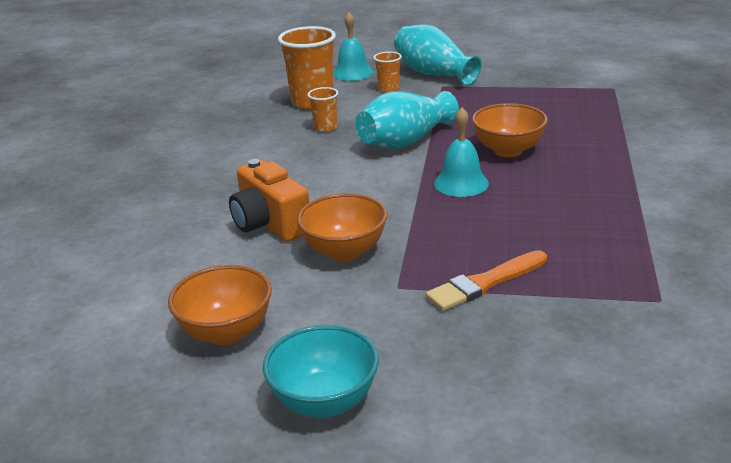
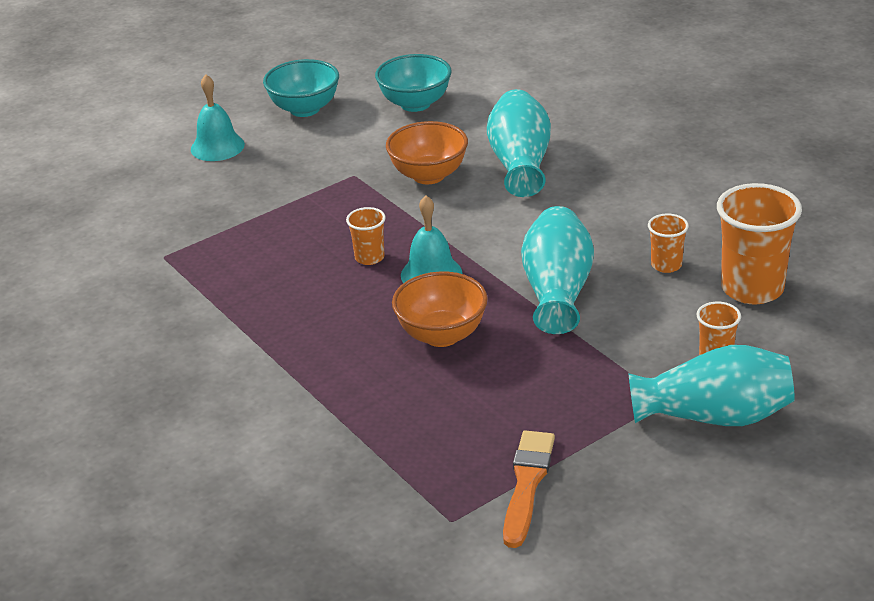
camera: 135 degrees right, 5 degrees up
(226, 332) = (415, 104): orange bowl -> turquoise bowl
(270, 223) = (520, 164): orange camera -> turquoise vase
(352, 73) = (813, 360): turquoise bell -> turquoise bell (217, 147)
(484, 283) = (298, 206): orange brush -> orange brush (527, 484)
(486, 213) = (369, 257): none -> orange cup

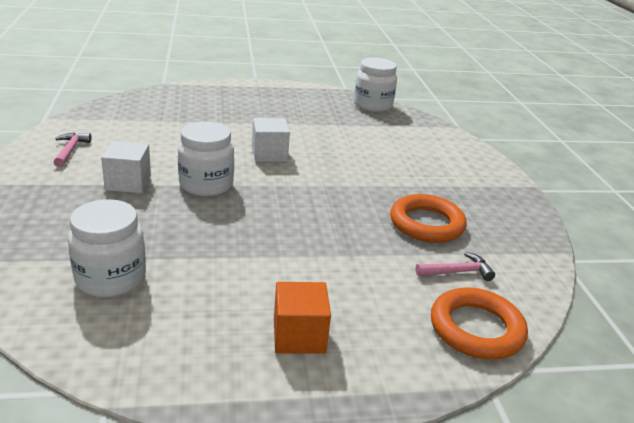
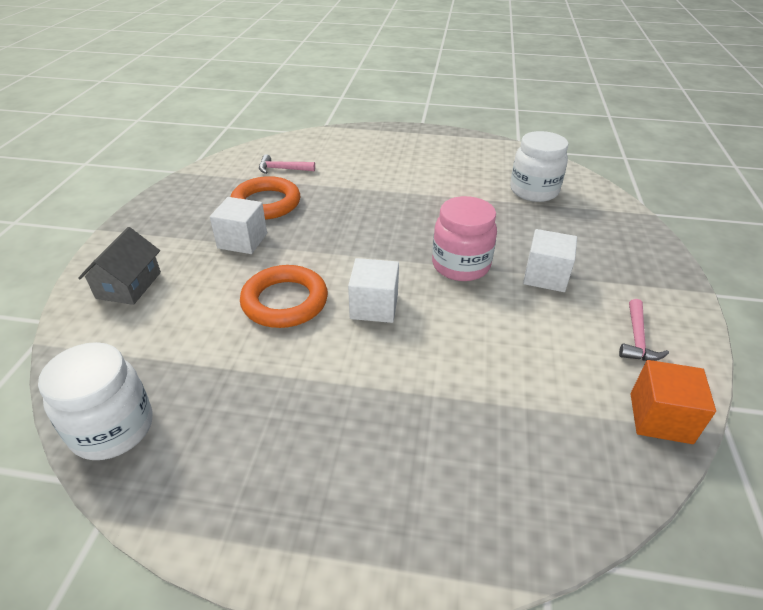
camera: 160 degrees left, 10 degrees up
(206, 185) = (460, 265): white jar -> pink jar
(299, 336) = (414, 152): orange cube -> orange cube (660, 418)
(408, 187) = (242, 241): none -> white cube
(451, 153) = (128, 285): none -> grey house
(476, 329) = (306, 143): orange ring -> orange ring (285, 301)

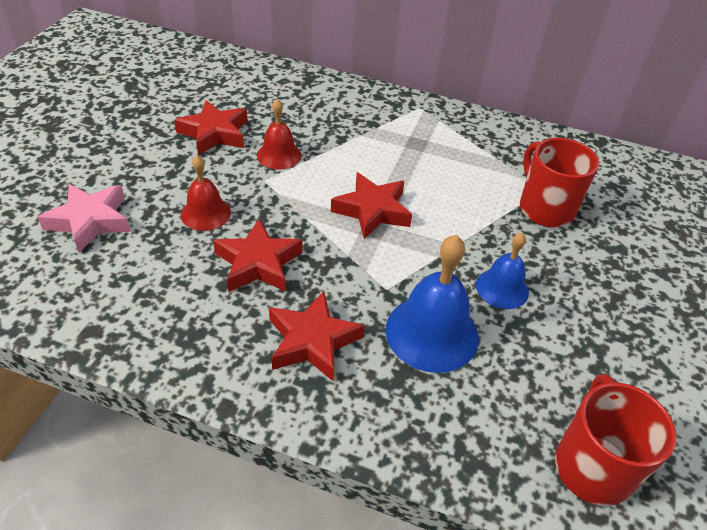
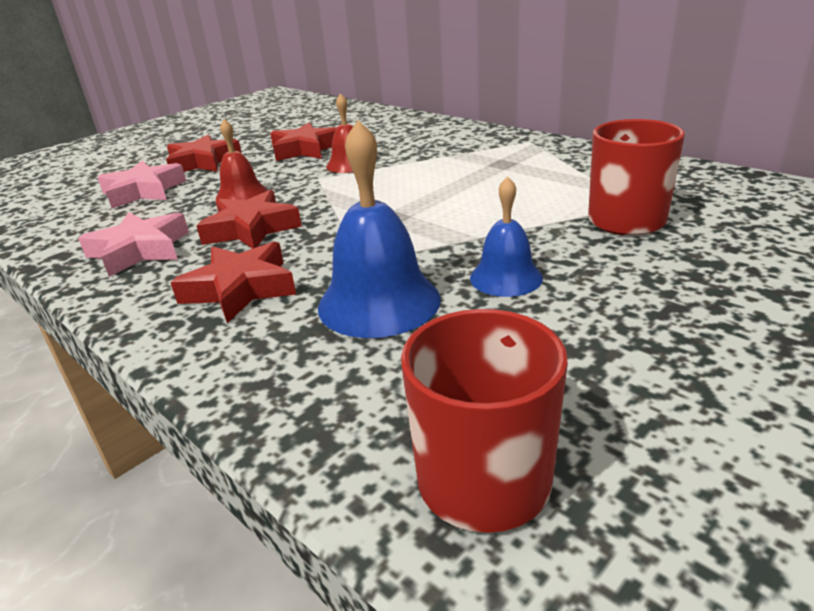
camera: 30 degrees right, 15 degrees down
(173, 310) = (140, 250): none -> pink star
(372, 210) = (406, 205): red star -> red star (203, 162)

============

→ **What to do**
Write out each line above containing "white".

→ **Answer to this task**
(206, 185) = (460, 265): white jar -> pink jar
(408, 187) = (242, 241): none -> white cube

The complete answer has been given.